● Prompt
An exact copy, beginning at the line containing "RGB pin R: 13 -> A0" and ending at the final line of the records that follow, is the answer; it has no pictures and no other text.

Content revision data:
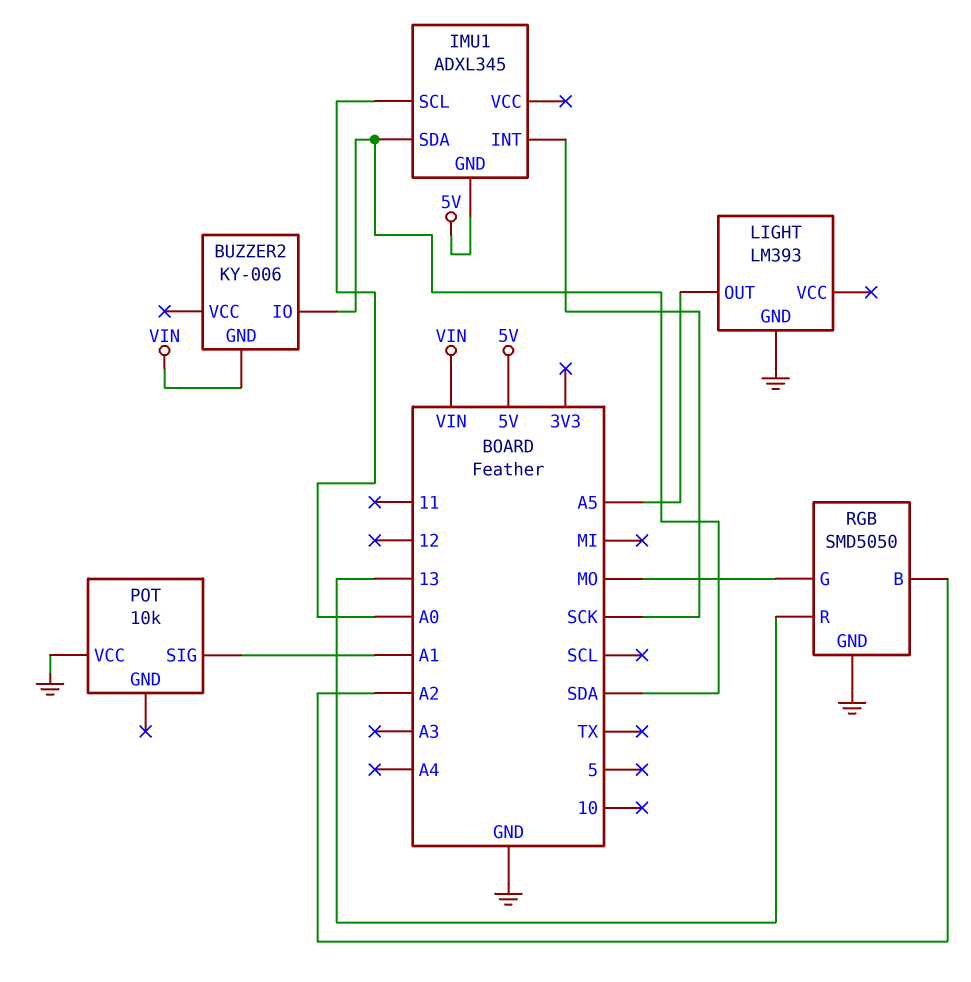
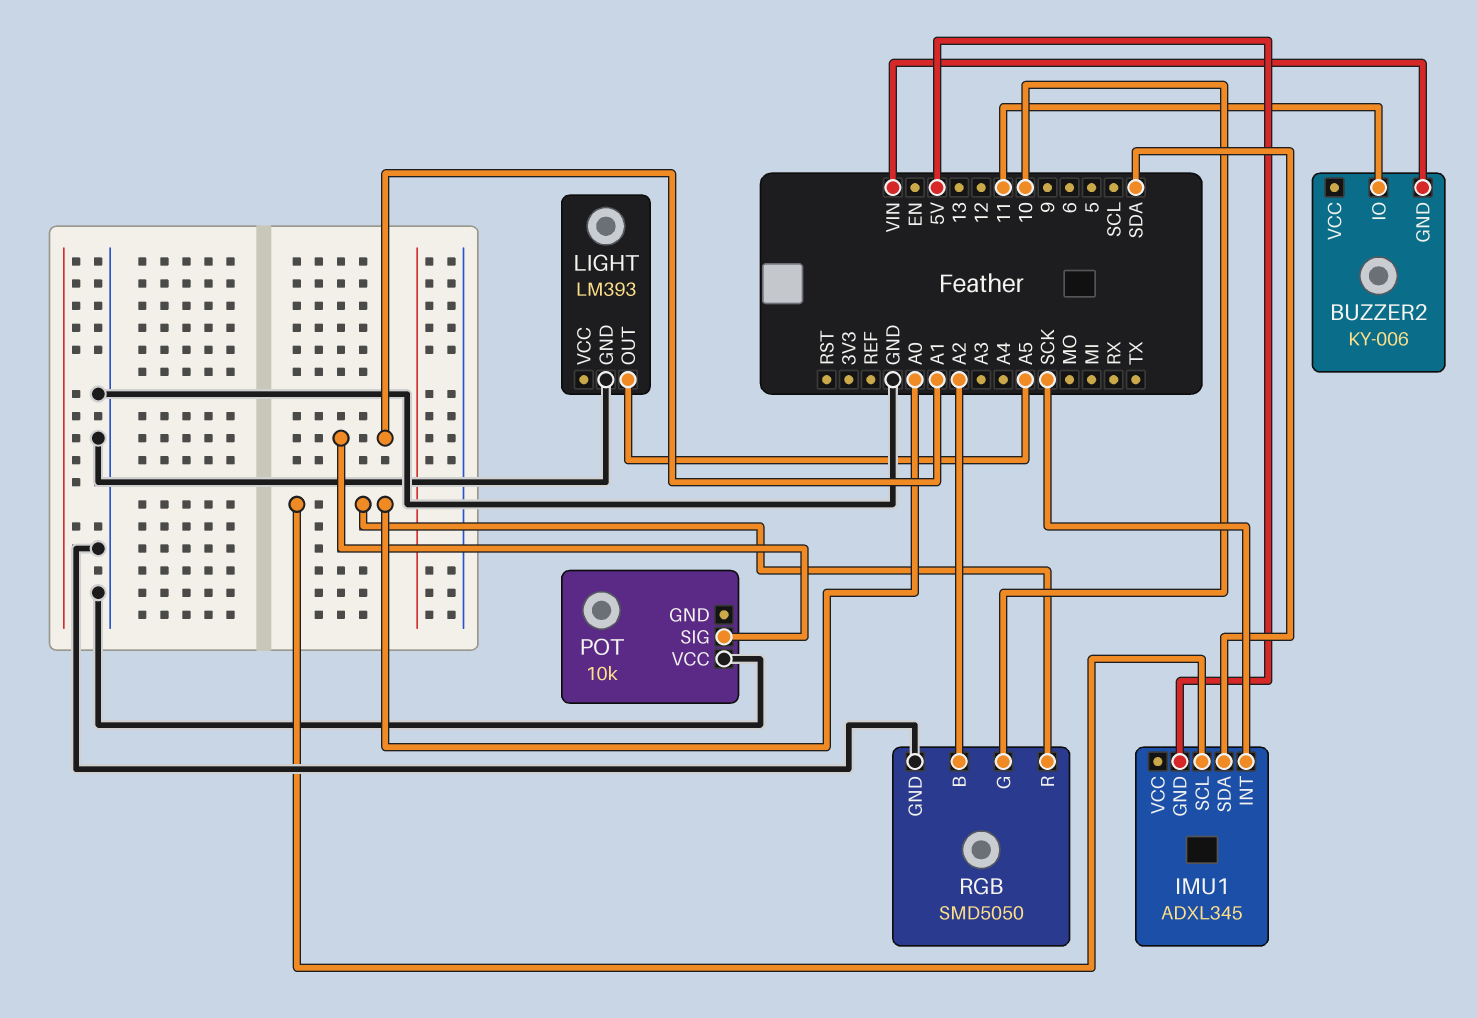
BUZZER2 pin IO: SDA -> 11
RGB pin G: MO -> 10
RGB pin R: 13 -> A0

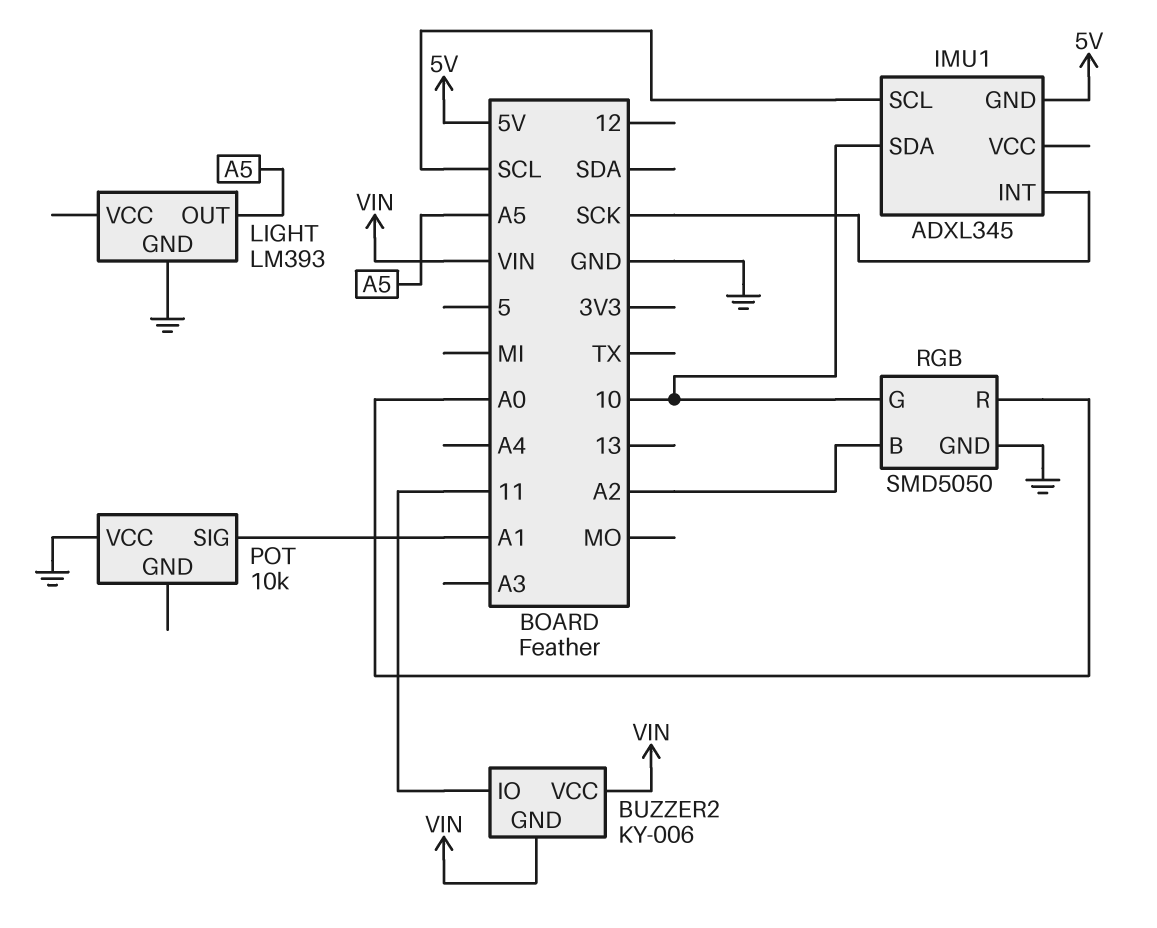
BUZZER2 pin VCC: none -> VIN
IMU1 pin SCL: A0 -> SCL
IMU1 pin SDA: SDA -> 10

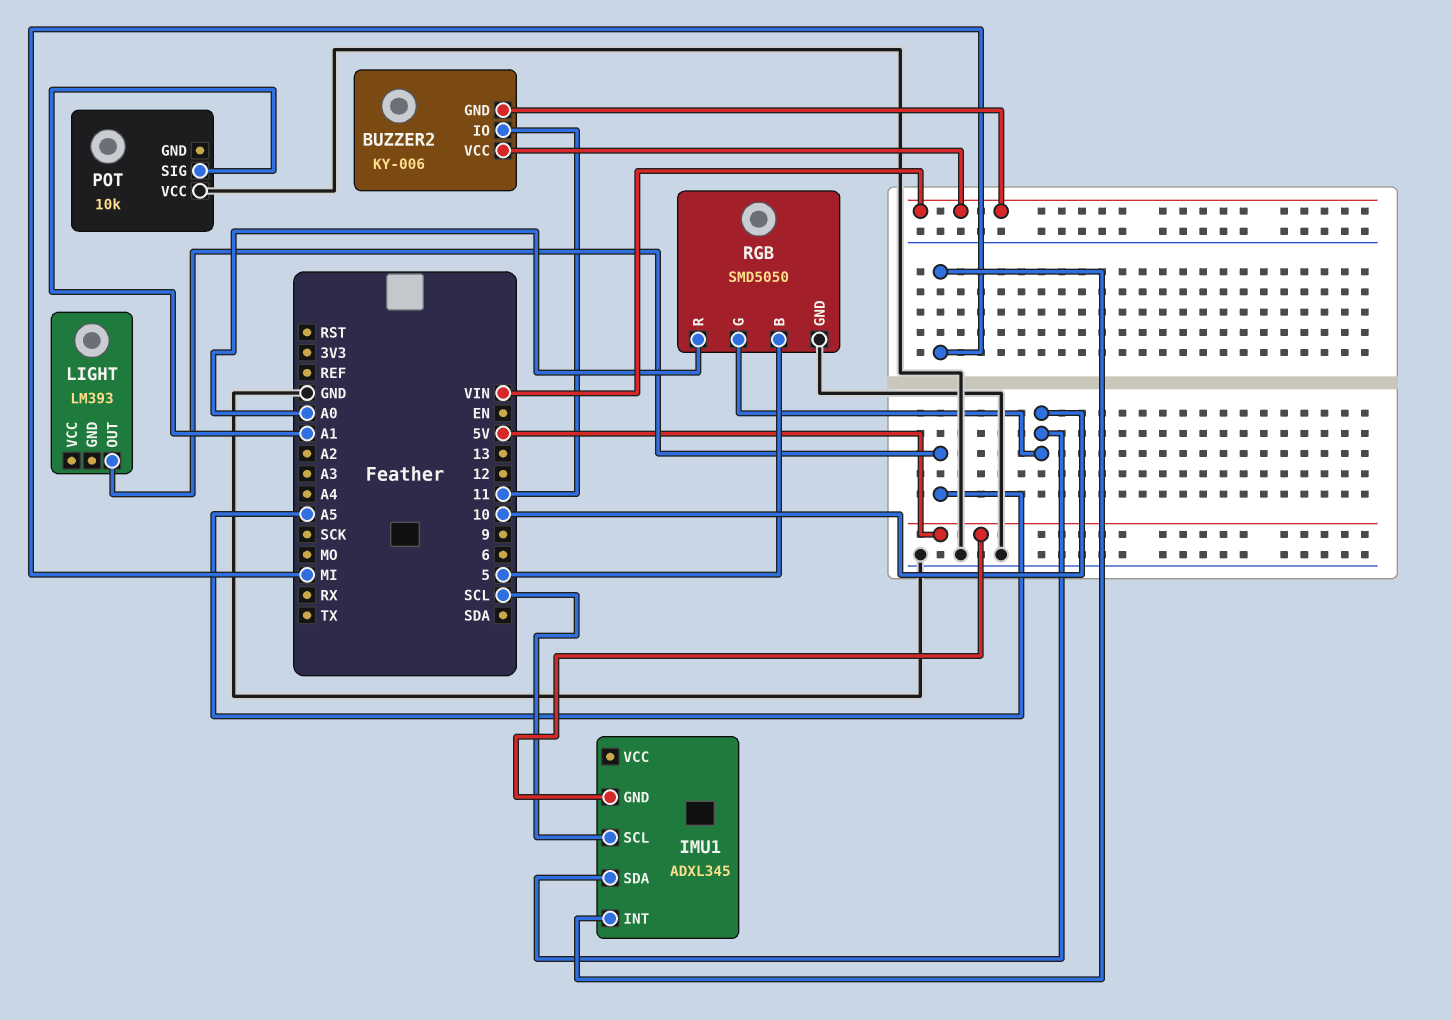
IMU1 pin INT: SCK -> MI
LIGHT pin GND: GND -> none
RGB pin B: A2 -> 5

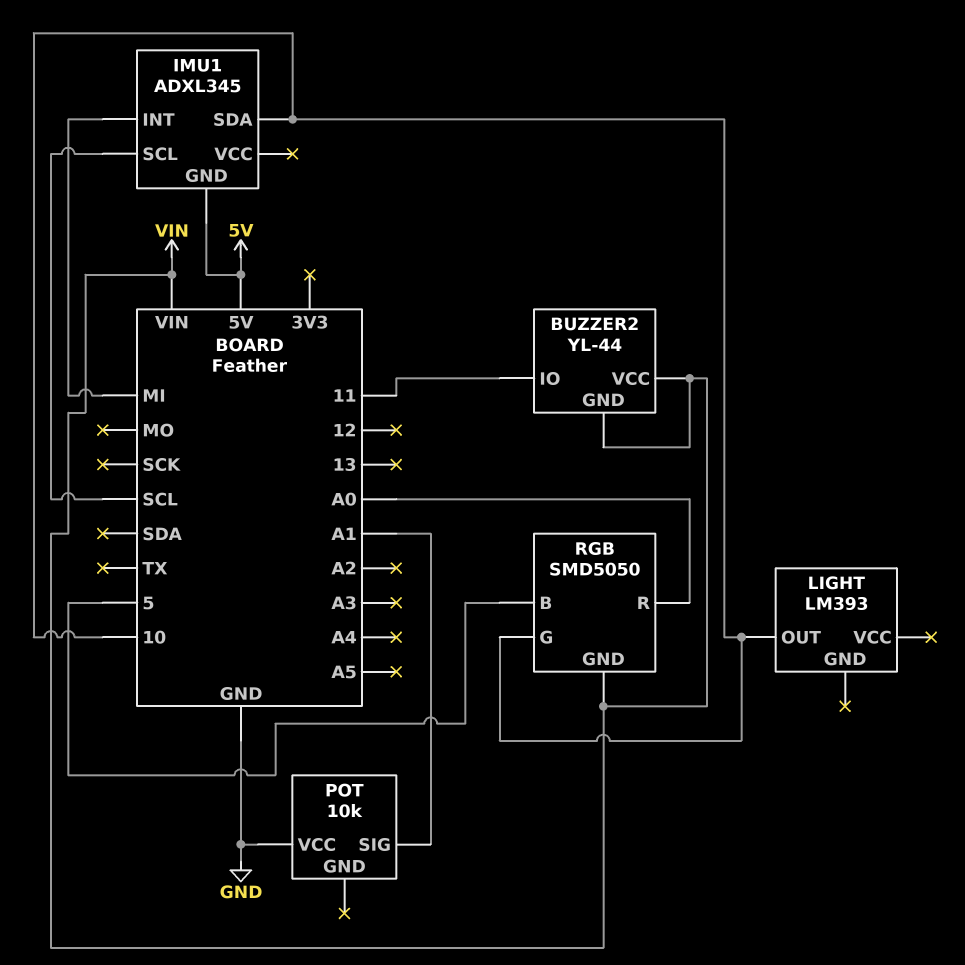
BUZZER2: KY-006 -> YL-44
LIGHT pin OUT: A5 -> 10
RGB pin GND: GND -> VIN

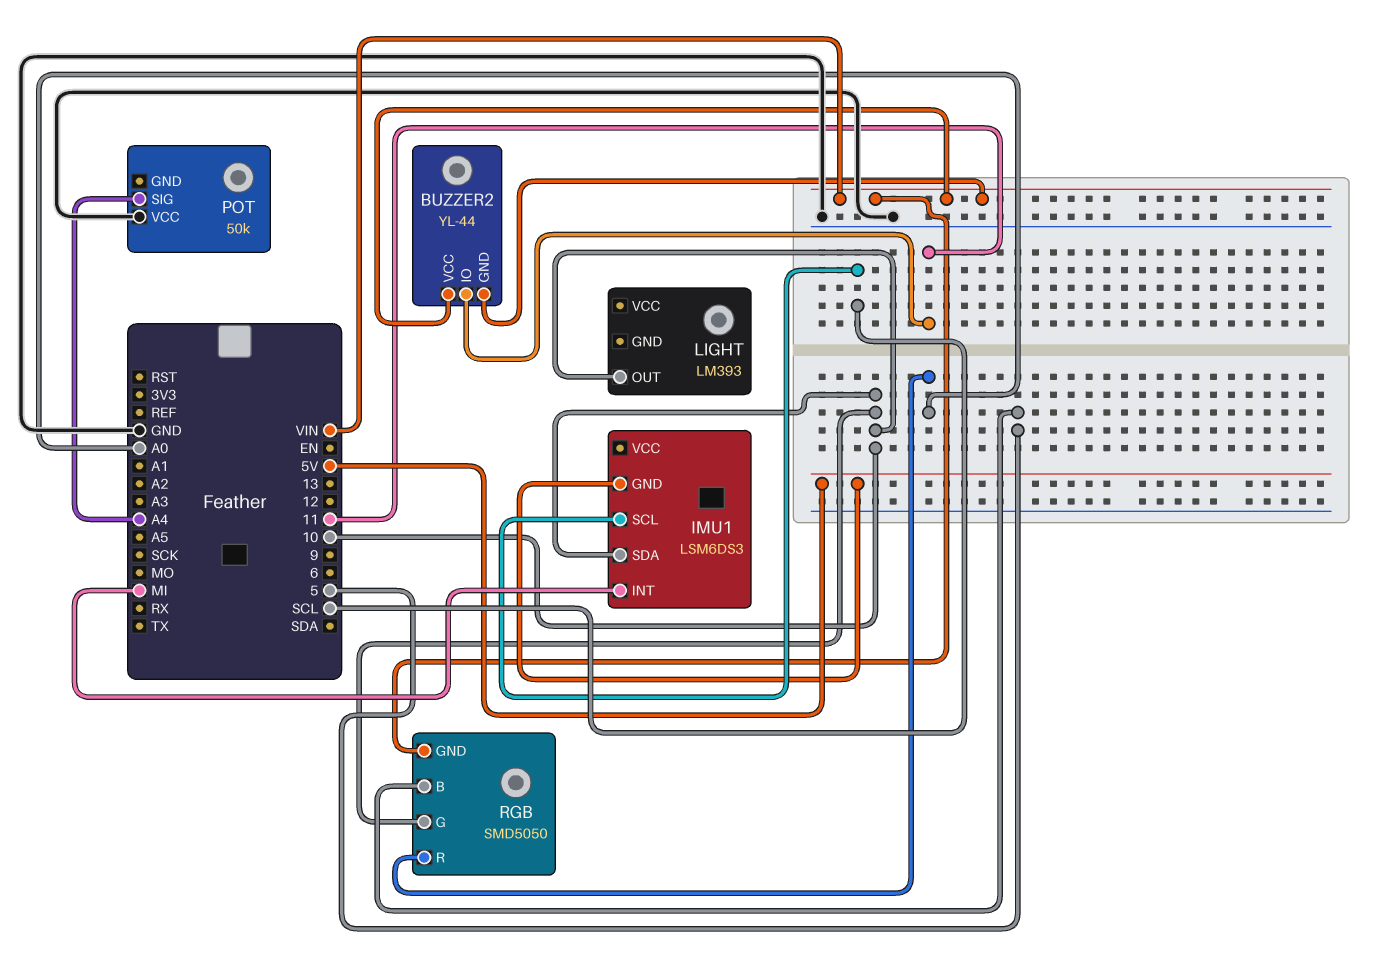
IMU1: ADXL345 -> LSM6DS3
POT: 10k -> 50k
POT pin SIG: A1 -> A4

● Exercise result
RGB pin R: 13 -> A0

BUZZER2 pin VCC: none -> VIN
IMU1 pin SCL: A0 -> SCL
IMU1 pin SDA: SDA -> 10

IMU1 pin INT: SCK -> MI
LIGHT pin GND: GND -> none
RGB pin B: A2 -> 5

BUZZER2: KY-006 -> YL-44
LIGHT pin OUT: A5 -> 10
RGB pin GND: GND -> VIN

IMU1: ADXL345 -> LSM6DS3
POT: 10k -> 50k
POT pin SIG: A1 -> A4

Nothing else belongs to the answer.